== PROBLEM ==
Take the entries below and print only the lines from the one with "F1: 100mA (+12V, PWR_IN) -> none" through the one with "R3: 2k (U1/SER, n21) -> 2k (GND, n21)", exactly as they stand, both ends included.

== PROVIDED RECORDS ==

=-=-=-=-=

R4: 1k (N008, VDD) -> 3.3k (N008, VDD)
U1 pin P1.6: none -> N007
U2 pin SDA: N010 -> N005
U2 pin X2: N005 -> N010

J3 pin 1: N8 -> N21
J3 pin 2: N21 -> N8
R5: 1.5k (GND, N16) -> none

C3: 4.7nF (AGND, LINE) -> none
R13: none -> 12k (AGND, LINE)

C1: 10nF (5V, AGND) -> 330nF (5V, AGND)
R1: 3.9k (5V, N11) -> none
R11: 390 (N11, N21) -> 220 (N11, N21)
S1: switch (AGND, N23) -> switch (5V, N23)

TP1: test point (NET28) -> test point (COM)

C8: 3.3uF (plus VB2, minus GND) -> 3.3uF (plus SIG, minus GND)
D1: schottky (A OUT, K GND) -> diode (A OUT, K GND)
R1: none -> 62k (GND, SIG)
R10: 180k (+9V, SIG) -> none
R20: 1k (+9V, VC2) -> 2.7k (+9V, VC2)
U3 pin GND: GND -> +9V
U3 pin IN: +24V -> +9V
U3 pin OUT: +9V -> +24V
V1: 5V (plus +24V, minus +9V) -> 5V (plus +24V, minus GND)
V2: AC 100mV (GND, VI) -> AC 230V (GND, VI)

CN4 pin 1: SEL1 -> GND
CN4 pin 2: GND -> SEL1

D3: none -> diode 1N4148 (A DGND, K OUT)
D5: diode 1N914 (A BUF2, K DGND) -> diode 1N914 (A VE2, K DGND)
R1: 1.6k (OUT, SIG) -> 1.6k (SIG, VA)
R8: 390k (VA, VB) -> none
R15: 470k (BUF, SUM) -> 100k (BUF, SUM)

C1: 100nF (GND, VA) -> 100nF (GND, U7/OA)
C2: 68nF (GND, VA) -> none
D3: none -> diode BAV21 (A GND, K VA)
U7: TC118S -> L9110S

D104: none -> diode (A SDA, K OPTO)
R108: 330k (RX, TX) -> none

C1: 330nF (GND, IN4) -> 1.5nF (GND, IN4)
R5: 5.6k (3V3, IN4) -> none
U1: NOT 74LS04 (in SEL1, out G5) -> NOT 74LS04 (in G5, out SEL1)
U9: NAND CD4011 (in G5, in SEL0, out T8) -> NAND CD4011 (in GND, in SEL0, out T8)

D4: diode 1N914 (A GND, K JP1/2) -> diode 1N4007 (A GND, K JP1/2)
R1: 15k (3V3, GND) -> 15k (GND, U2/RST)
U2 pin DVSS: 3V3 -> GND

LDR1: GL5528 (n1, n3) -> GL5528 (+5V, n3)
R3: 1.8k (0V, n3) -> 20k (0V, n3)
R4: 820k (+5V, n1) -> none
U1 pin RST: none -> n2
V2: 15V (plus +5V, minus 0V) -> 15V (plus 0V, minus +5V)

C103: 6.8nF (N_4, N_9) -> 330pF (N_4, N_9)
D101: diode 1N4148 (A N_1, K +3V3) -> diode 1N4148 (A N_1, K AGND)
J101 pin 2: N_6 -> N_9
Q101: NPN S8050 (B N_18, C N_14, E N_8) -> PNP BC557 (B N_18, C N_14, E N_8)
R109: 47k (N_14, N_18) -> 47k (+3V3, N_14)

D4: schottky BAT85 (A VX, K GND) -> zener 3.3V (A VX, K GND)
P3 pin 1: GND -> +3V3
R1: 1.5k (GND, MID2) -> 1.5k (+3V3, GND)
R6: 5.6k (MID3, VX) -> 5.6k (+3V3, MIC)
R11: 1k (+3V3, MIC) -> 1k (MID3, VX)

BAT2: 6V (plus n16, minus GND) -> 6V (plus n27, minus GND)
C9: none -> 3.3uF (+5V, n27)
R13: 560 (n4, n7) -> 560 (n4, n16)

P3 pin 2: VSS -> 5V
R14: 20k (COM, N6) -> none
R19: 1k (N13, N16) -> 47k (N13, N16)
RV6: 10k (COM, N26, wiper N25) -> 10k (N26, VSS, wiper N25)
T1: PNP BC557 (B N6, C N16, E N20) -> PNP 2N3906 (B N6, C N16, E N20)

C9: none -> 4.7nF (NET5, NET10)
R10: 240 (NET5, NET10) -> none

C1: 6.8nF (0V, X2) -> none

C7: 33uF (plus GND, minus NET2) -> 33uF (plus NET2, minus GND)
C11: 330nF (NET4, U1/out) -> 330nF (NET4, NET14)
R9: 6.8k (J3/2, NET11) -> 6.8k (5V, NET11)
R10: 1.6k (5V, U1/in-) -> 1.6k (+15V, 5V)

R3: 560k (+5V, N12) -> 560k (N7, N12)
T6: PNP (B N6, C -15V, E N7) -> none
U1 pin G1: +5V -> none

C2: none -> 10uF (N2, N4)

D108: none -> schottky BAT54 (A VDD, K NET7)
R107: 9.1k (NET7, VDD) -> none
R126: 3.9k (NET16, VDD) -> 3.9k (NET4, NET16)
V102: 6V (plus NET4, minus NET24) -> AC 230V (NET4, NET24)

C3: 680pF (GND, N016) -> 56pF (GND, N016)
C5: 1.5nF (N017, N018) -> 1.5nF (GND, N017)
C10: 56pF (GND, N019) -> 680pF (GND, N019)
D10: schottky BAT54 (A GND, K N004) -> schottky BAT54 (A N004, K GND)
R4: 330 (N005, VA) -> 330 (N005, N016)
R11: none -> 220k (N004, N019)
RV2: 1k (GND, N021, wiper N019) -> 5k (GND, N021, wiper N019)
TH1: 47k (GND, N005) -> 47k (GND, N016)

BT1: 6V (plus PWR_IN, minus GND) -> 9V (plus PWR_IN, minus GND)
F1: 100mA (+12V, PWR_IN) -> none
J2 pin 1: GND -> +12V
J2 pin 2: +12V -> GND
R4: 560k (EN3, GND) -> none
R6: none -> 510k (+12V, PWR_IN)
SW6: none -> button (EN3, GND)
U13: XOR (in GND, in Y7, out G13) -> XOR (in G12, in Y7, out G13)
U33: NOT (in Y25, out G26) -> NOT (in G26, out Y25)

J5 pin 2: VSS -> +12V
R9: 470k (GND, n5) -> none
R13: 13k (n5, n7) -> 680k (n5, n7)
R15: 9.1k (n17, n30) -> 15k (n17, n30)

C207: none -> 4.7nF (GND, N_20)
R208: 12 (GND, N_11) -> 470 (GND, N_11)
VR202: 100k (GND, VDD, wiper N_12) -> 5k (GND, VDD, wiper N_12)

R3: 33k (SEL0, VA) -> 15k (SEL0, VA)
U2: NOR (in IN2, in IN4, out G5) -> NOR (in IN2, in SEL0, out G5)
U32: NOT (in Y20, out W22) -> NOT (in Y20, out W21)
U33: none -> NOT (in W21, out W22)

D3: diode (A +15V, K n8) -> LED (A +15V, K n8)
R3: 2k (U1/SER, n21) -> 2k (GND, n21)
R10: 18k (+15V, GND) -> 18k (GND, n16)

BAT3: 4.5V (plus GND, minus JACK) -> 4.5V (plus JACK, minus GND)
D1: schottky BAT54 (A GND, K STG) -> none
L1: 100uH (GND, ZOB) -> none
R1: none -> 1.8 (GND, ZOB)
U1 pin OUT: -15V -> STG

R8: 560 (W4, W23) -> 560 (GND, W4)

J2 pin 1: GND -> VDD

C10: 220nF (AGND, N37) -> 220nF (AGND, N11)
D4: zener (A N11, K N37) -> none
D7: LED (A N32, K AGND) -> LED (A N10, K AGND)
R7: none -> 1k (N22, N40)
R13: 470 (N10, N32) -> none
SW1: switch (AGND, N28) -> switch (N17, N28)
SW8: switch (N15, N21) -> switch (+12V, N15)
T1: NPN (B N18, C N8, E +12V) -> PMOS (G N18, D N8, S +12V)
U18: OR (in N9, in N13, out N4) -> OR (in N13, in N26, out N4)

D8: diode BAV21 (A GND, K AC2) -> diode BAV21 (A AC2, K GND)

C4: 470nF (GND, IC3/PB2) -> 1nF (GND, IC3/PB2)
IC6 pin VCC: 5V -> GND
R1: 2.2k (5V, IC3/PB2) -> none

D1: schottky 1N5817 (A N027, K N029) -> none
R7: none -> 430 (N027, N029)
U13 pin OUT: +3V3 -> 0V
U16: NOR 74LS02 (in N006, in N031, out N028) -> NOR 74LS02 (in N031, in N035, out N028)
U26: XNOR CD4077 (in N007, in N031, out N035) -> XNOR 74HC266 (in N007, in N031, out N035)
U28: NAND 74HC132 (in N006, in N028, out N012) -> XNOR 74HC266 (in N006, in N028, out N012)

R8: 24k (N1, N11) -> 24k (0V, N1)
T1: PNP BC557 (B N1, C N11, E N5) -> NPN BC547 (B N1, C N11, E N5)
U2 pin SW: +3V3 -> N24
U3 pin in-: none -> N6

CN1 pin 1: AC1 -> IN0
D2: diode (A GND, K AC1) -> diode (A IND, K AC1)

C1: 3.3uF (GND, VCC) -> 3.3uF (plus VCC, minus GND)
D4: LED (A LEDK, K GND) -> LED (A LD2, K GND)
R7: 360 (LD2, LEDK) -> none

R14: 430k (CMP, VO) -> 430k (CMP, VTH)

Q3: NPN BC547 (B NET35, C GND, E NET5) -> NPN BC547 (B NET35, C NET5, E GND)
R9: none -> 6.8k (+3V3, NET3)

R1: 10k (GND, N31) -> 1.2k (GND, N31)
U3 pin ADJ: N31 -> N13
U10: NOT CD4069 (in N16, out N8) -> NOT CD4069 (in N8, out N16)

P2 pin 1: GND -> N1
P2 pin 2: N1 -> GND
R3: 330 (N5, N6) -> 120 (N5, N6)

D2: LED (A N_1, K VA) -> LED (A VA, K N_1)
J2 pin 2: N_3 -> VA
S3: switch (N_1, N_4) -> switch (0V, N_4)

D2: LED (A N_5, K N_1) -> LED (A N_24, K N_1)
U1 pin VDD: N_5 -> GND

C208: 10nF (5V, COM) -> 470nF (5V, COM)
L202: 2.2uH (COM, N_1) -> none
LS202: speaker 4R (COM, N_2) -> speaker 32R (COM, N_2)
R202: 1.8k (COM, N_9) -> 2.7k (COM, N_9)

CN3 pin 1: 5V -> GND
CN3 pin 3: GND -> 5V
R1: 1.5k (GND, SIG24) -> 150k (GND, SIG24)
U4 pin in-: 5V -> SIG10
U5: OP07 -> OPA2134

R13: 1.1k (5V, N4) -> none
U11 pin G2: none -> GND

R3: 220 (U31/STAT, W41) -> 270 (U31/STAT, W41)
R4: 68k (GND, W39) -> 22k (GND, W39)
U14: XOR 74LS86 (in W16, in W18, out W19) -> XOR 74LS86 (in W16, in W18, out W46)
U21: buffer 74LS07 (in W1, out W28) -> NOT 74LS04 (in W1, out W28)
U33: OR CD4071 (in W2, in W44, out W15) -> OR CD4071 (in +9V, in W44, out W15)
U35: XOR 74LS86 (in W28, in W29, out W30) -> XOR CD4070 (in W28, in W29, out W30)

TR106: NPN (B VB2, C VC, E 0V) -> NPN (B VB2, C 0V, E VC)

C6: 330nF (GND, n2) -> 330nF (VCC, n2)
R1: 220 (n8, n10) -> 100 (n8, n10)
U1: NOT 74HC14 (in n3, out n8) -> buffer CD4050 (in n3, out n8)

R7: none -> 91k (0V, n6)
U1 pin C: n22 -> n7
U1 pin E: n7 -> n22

=-=-=-=-=

== COMPLETED EXERCISE ==
F1: 100mA (+12V, PWR_IN) -> none
J2 pin 1: GND -> +12V
J2 pin 2: +12V -> GND
R4: 560k (EN3, GND) -> none
R6: none -> 510k (+12V, PWR_IN)
SW6: none -> button (EN3, GND)
U13: XOR (in GND, in Y7, out G13) -> XOR (in G12, in Y7, out G13)
U33: NOT (in Y25, out G26) -> NOT (in G26, out Y25)

J5 pin 2: VSS -> +12V
R9: 470k (GND, n5) -> none
R13: 13k (n5, n7) -> 680k (n5, n7)
R15: 9.1k (n17, n30) -> 15k (n17, n30)

C207: none -> 4.7nF (GND, N_20)
R208: 12 (GND, N_11) -> 470 (GND, N_11)
VR202: 100k (GND, VDD, wiper N_12) -> 5k (GND, VDD, wiper N_12)

R3: 33k (SEL0, VA) -> 15k (SEL0, VA)
U2: NOR (in IN2, in IN4, out G5) -> NOR (in IN2, in SEL0, out G5)
U32: NOT (in Y20, out W22) -> NOT (in Y20, out W21)
U33: none -> NOT (in W21, out W22)

D3: diode (A +15V, K n8) -> LED (A +15V, K n8)
R3: 2k (U1/SER, n21) -> 2k (GND, n21)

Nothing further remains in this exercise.